**Exercise details:**
Your task is to transcribe all of the data below exactly, omitting the images.

**Supplied data:**
================================

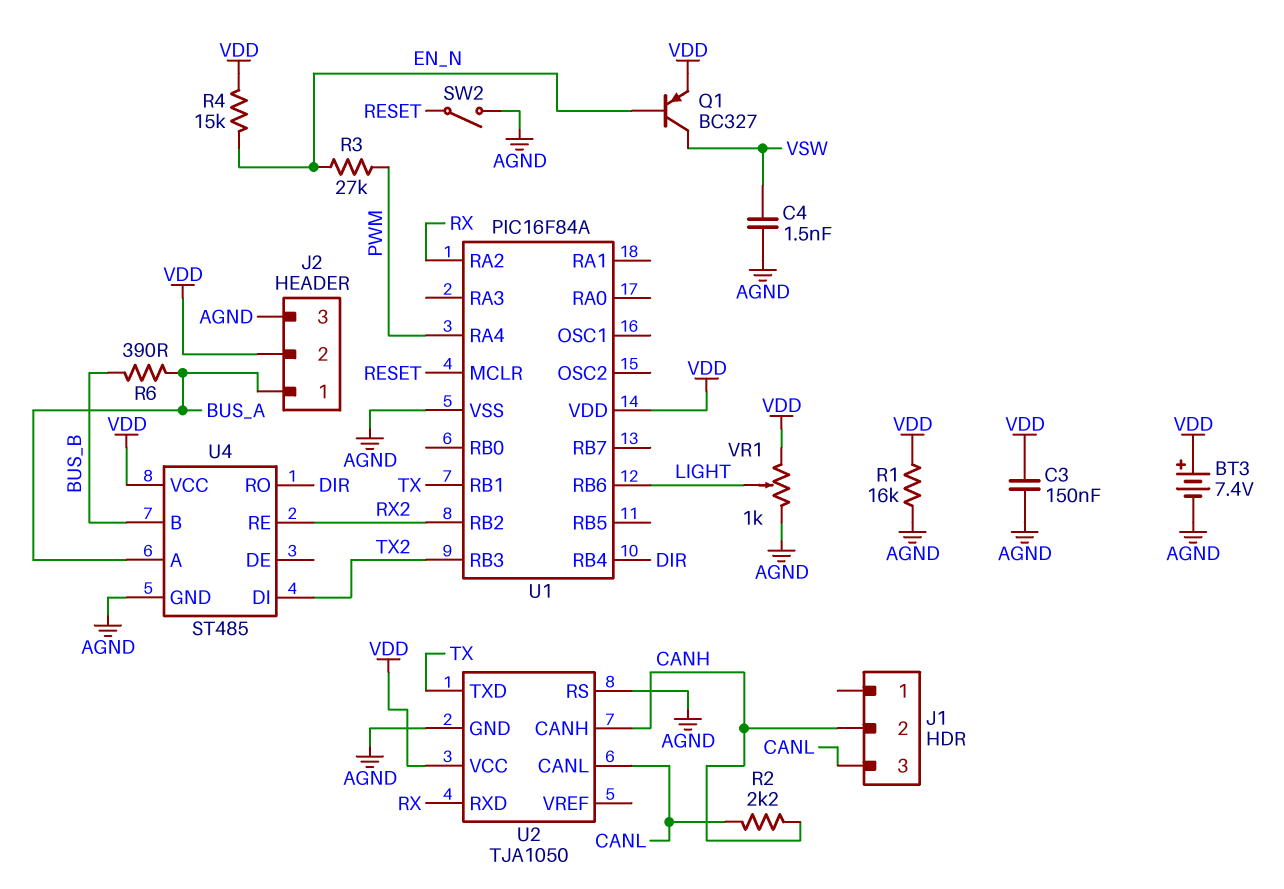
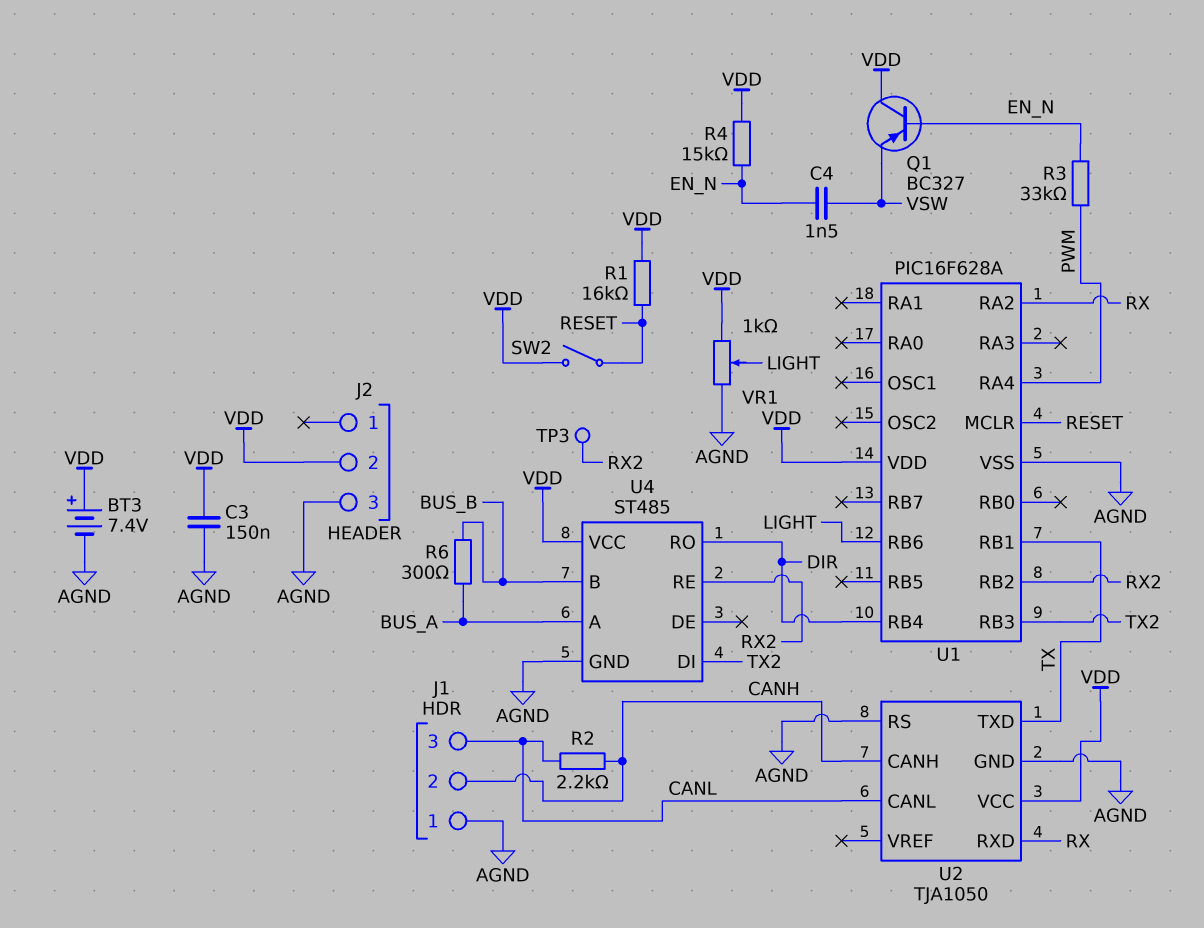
C4: 1.5nF (AGND, VSW) -> 1.5nF (EN_N, VSW)
J1 pin 1: none -> AGND
J2 pin 1: BUS_A -> none
Q1: PNP BC327 (B EN_N, C VSW, E VDD) -> PNP BC327 (B EN_N, C VDD, E VSW)
R1: 16k (AGND, VDD) -> 16k (RESET, VDD)
R3: 27k (EN_N, PWM) -> 33k (EN_N, PWM)
R6: 390 (BUS_A, BUS_B) -> 300 (BUS_A, BUS_B)
SW2: switch (AGND, RESET) -> switch (RESET, VDD)
TP3: none -> test point (RX2)
U1: PIC16F84A -> PIC16F628A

================================

**Exercise output:**
C4: 1.5nF (AGND, VSW) -> 1.5nF (EN_N, VSW)
J1 pin 1: none -> AGND
J2 pin 1: BUS_A -> none
Q1: PNP BC327 (B EN_N, C VSW, E VDD) -> PNP BC327 (B EN_N, C VDD, E VSW)
R1: 16k (AGND, VDD) -> 16k (RESET, VDD)
R3: 27k (EN_N, PWM) -> 33k (EN_N, PWM)
R6: 390 (BUS_A, BUS_B) -> 300 (BUS_A, BUS_B)
SW2: switch (AGND, RESET) -> switch (RESET, VDD)
TP3: none -> test point (RX2)
U1: PIC16F84A -> PIC16F628A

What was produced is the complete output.